Set exercise =>
Format the listing lines from the one containing "Rd.18 (146, 660)" to the one containing "Rd.13 (146, 482)", both included, as a numbered list with blank lines omitted.

──────── Stored records ────────

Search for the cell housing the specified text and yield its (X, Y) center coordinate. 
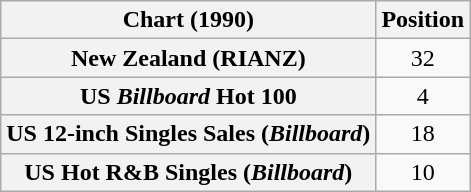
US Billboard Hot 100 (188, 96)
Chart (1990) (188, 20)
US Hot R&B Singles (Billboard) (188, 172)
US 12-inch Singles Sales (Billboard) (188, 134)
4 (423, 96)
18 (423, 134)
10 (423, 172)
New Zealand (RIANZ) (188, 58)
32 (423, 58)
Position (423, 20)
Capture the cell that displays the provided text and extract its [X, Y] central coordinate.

────────
──────── Stored records ────────

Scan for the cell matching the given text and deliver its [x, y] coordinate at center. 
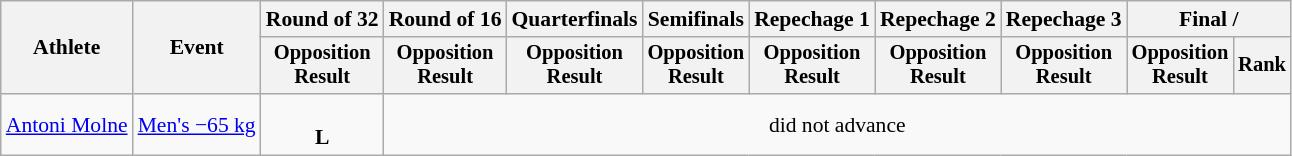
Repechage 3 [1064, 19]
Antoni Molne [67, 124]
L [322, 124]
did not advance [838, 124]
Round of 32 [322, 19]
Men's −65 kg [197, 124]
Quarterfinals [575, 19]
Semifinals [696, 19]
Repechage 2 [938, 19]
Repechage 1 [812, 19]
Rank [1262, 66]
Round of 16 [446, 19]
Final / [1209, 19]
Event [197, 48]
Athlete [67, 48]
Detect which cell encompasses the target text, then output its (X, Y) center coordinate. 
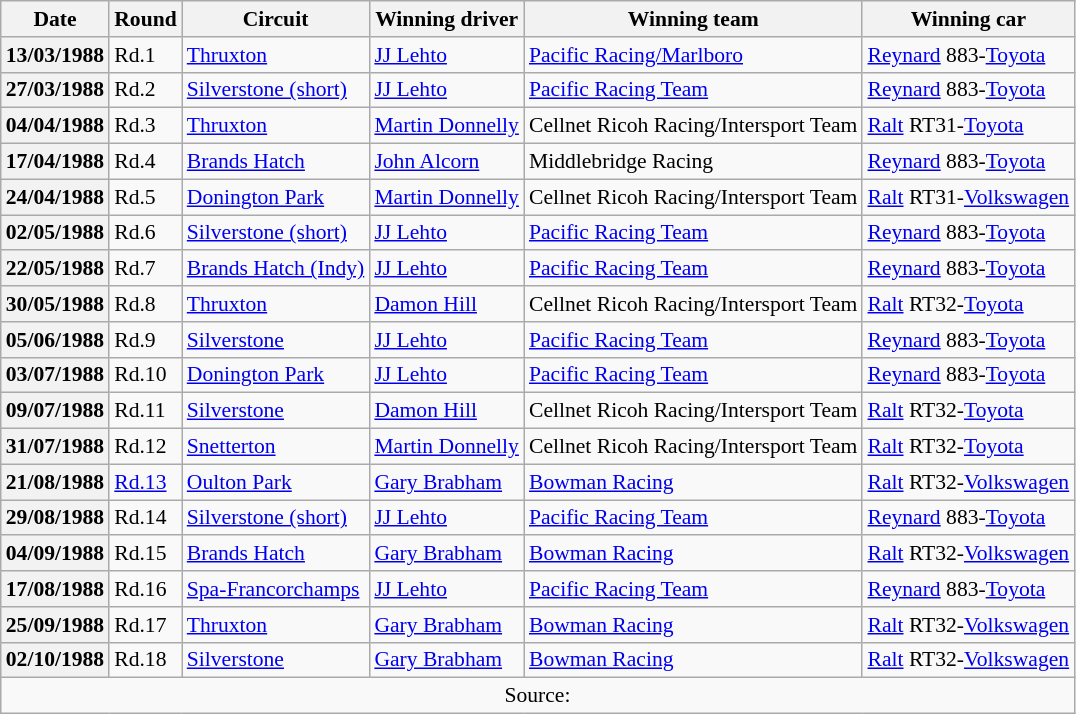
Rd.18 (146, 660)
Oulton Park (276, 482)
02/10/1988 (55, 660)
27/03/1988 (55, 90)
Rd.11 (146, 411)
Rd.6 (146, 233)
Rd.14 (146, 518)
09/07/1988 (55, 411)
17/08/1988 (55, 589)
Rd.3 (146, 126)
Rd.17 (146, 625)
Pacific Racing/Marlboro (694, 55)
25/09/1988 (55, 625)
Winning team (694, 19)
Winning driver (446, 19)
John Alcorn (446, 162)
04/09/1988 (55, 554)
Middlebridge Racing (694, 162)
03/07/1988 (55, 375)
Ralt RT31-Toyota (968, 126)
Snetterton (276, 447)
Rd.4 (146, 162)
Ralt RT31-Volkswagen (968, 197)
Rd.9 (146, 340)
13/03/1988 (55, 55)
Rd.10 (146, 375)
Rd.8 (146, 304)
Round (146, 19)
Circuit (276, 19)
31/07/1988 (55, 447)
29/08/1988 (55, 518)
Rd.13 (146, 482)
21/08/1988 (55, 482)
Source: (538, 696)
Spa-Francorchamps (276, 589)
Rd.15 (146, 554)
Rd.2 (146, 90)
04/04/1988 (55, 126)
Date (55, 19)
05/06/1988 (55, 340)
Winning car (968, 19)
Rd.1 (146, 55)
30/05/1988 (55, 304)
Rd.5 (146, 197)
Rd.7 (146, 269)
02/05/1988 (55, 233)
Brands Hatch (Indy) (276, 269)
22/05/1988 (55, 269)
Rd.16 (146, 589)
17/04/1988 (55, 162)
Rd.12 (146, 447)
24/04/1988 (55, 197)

────────

Response =>
1. Rd.18 (146, 660)
2. Oulton Park (276, 482)
3. 02/10/1988 (55, 660)
4. 27/03/1988 (55, 90)
5. Rd.11 (146, 411)
6. Rd.6 (146, 233)
7. Rd.14 (146, 518)
8. 09/07/1988 (55, 411)
9. 17/08/1988 (55, 589)
10. Rd.3 (146, 126)
11. Rd.17 (146, 625)
12. Pacific Racing/Marlboro (694, 55)
13. 25/09/1988 (55, 625)
14. Winning team (694, 19)
15. Winning driver (446, 19)
16. John Alcorn (446, 162)
17. 04/09/1988 (55, 554)
18. Middlebridge Racing (694, 162)
19. 03/07/1988 (55, 375)
20. Ralt RT31-Toyota (968, 126)
21. Snetterton (276, 447)
22. Rd.4 (146, 162)
23. Ralt RT31-Volkswagen (968, 197)
24. Rd.9 (146, 340)
25. 13/03/1988 (55, 55)
26. Rd.10 (146, 375)
27. Rd.8 (146, 304)
28. Round (146, 19)
29. Circuit (276, 19)
30. 31/07/1988 (55, 447)
31. 29/08/1988 (55, 518)
32. Rd.13 (146, 482)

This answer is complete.